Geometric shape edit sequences
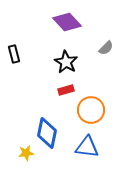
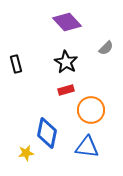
black rectangle: moved 2 px right, 10 px down
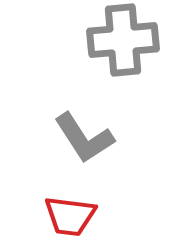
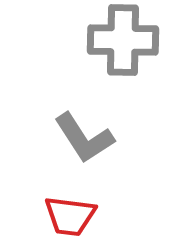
gray cross: rotated 6 degrees clockwise
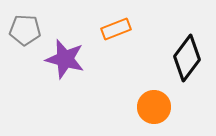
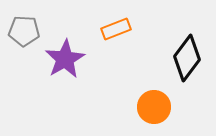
gray pentagon: moved 1 px left, 1 px down
purple star: rotated 27 degrees clockwise
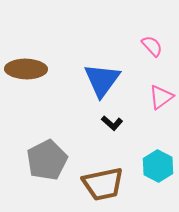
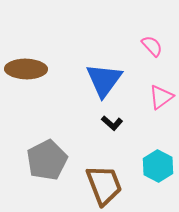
blue triangle: moved 2 px right
brown trapezoid: moved 1 px right, 1 px down; rotated 99 degrees counterclockwise
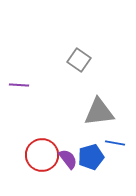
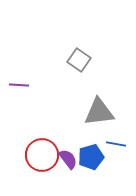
blue line: moved 1 px right, 1 px down
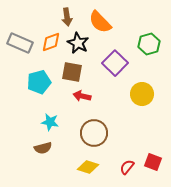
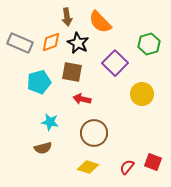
red arrow: moved 3 px down
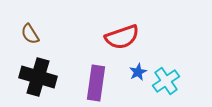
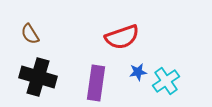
blue star: rotated 18 degrees clockwise
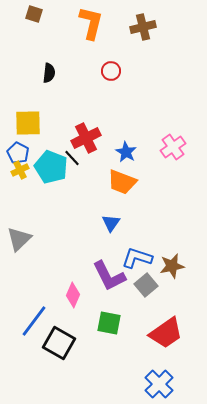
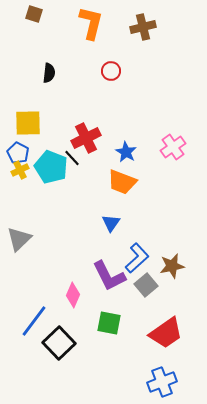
blue L-shape: rotated 120 degrees clockwise
black square: rotated 16 degrees clockwise
blue cross: moved 3 px right, 2 px up; rotated 24 degrees clockwise
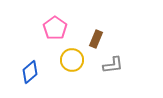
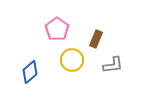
pink pentagon: moved 2 px right, 1 px down
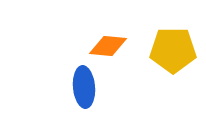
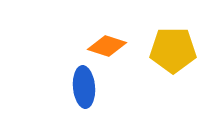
orange diamond: moved 1 px left; rotated 12 degrees clockwise
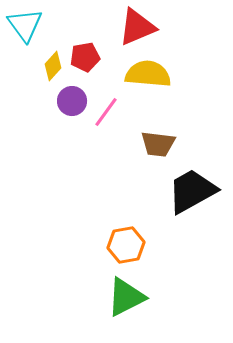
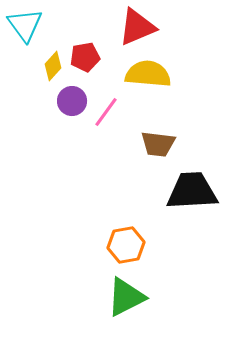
black trapezoid: rotated 26 degrees clockwise
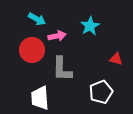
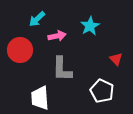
cyan arrow: rotated 108 degrees clockwise
red circle: moved 12 px left
red triangle: rotated 32 degrees clockwise
white pentagon: moved 1 px right, 1 px up; rotated 25 degrees counterclockwise
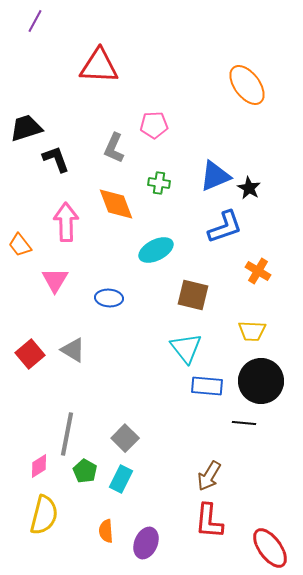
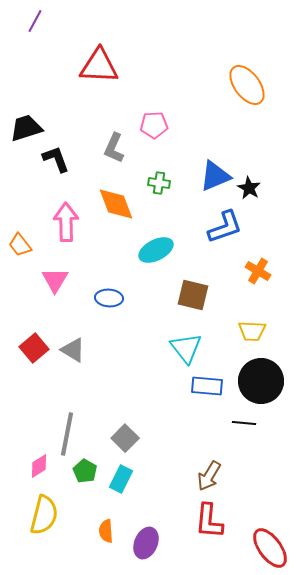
red square: moved 4 px right, 6 px up
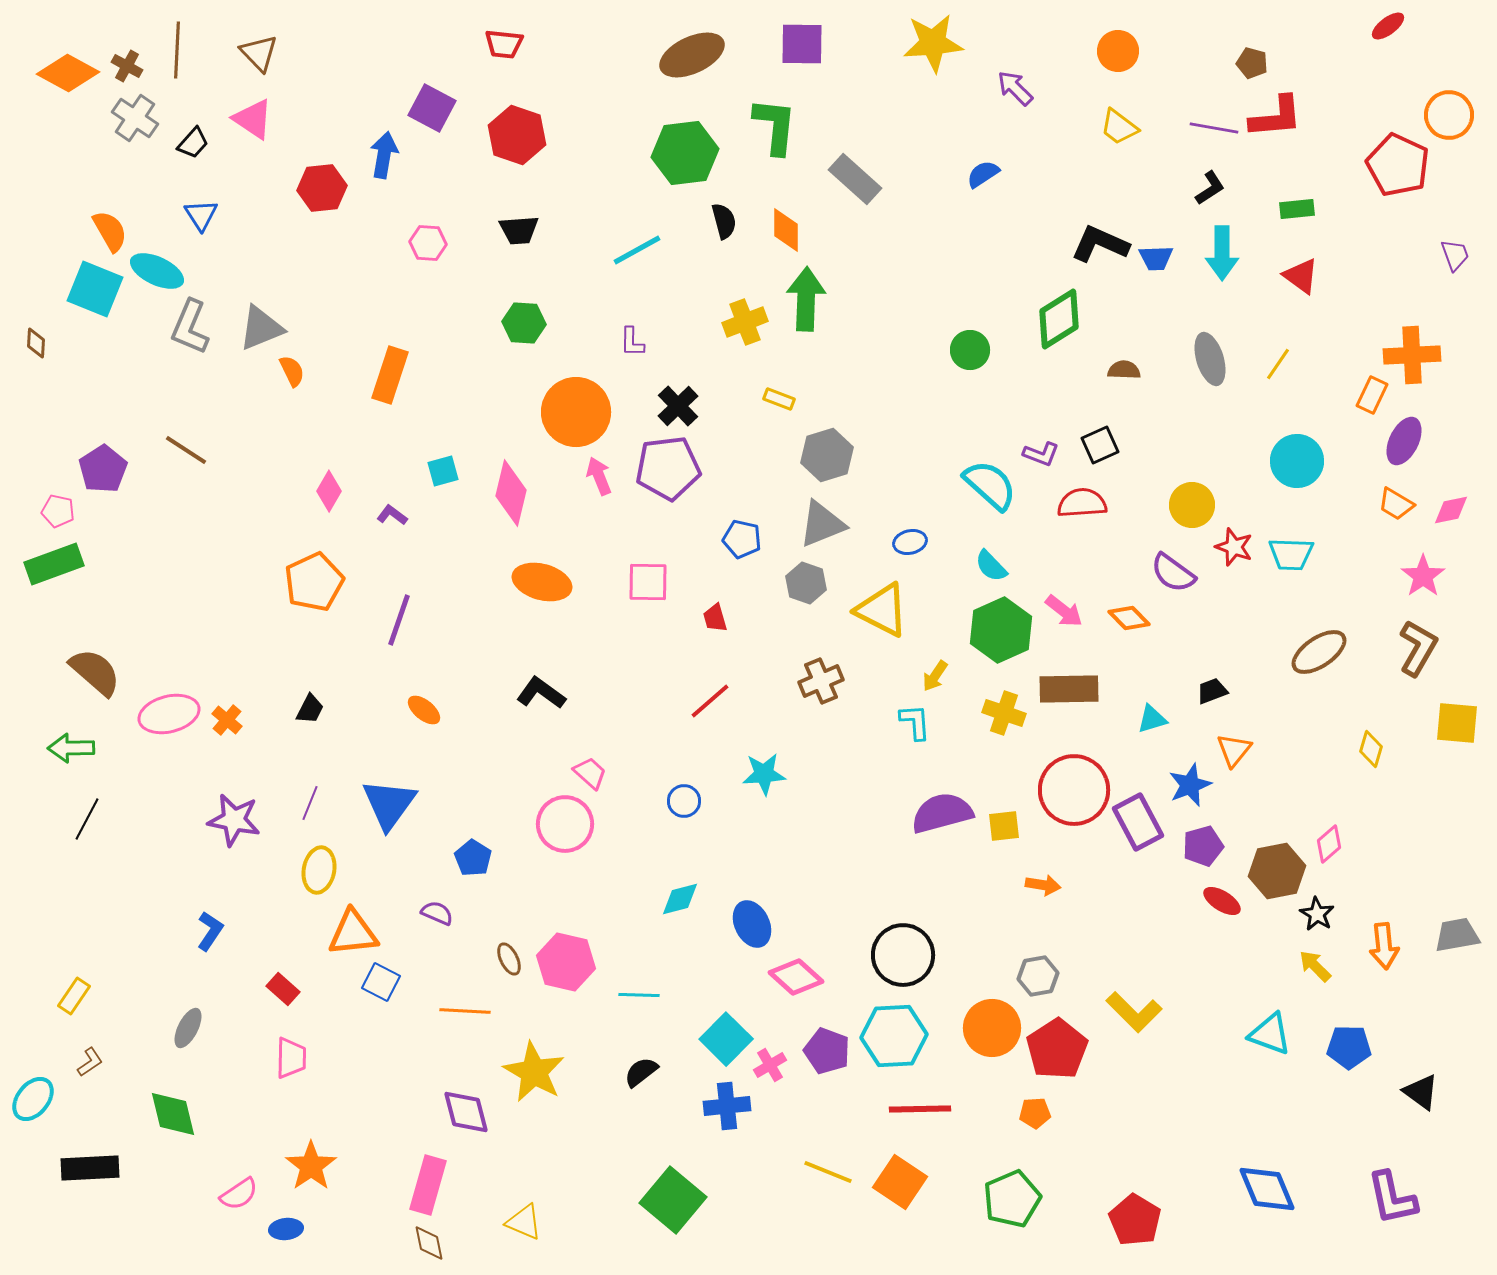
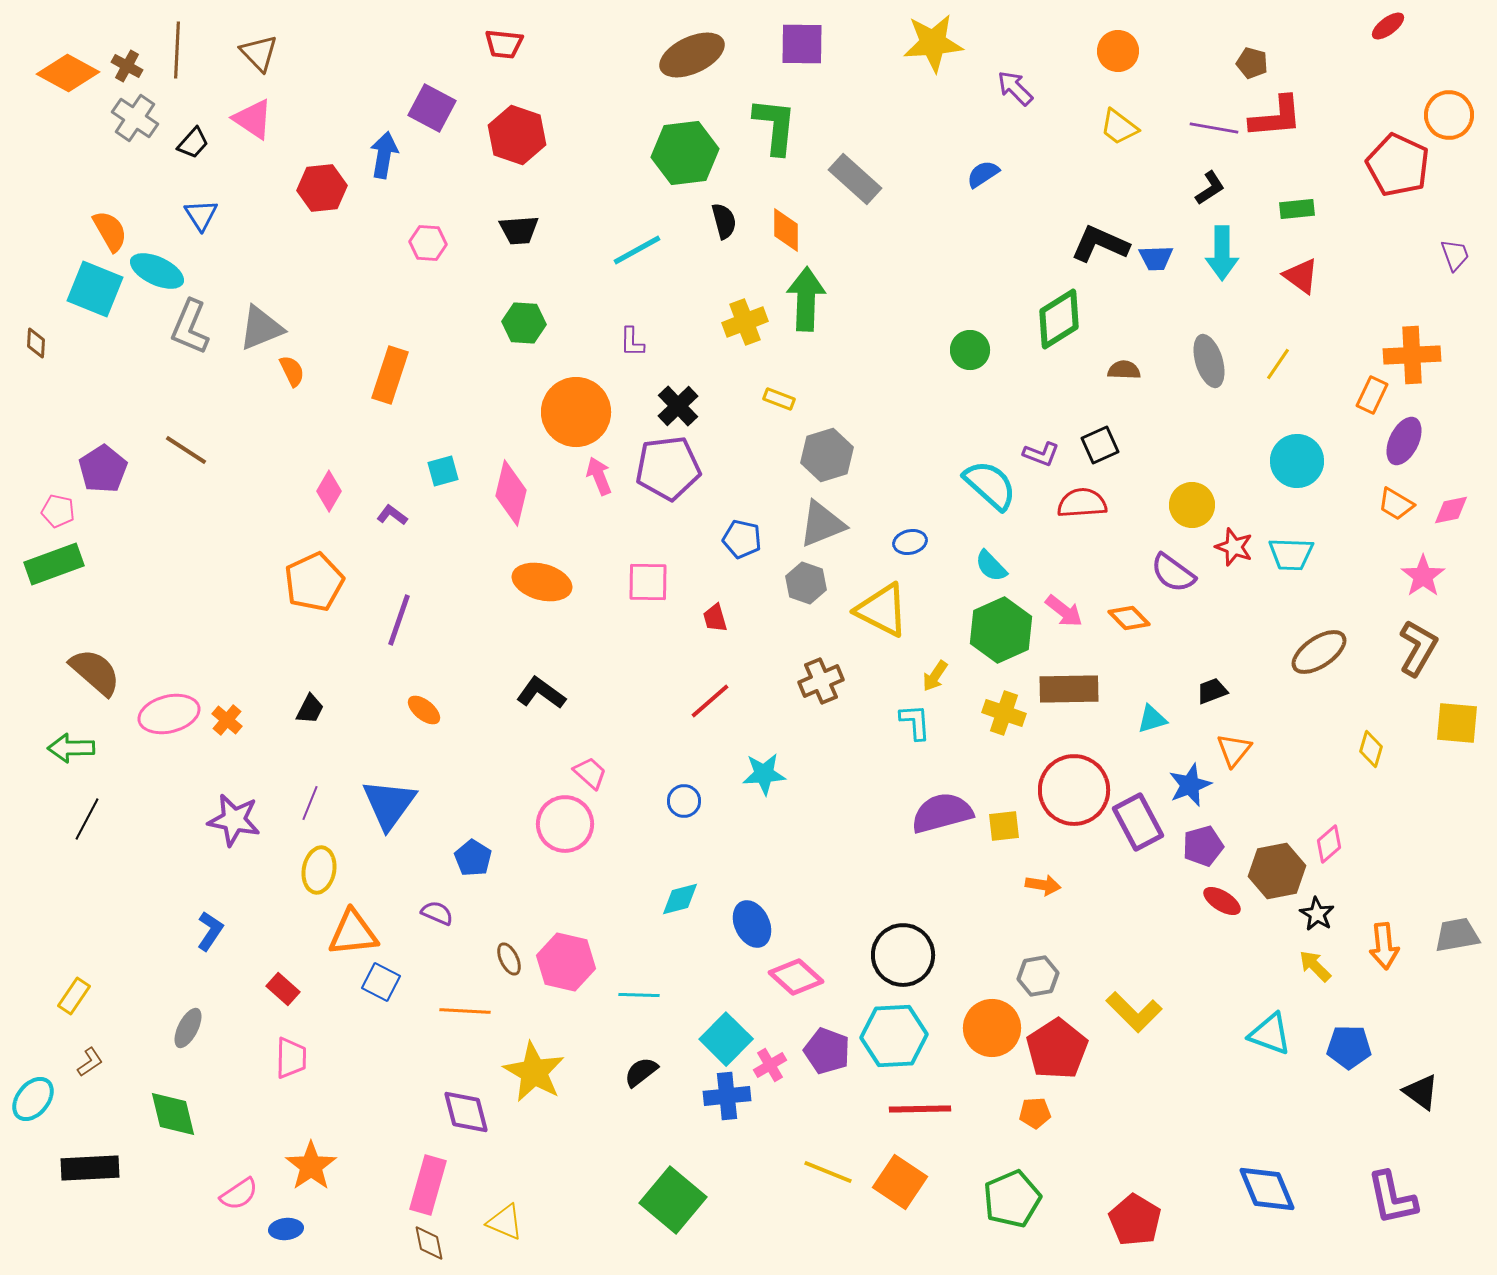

YOUR ASSIGNMENT:
What you return must match, character for character, the lines above from the one with "black square: rotated 16 degrees clockwise" through the one with "red triangle: rotated 32 degrees clockwise", minus any pictures.

RESPONSE TO THIS TASK:
black square: rotated 16 degrees clockwise
blue cross: moved 3 px right, 2 px up; rotated 24 degrees clockwise
pink pentagon: moved 2 px right, 1 px down
orange diamond: moved 1 px left; rotated 12 degrees clockwise
black trapezoid: rotated 26 degrees clockwise
cyan arrow: rotated 108 degrees clockwise
red circle: moved 12 px left
red triangle: rotated 32 degrees clockwise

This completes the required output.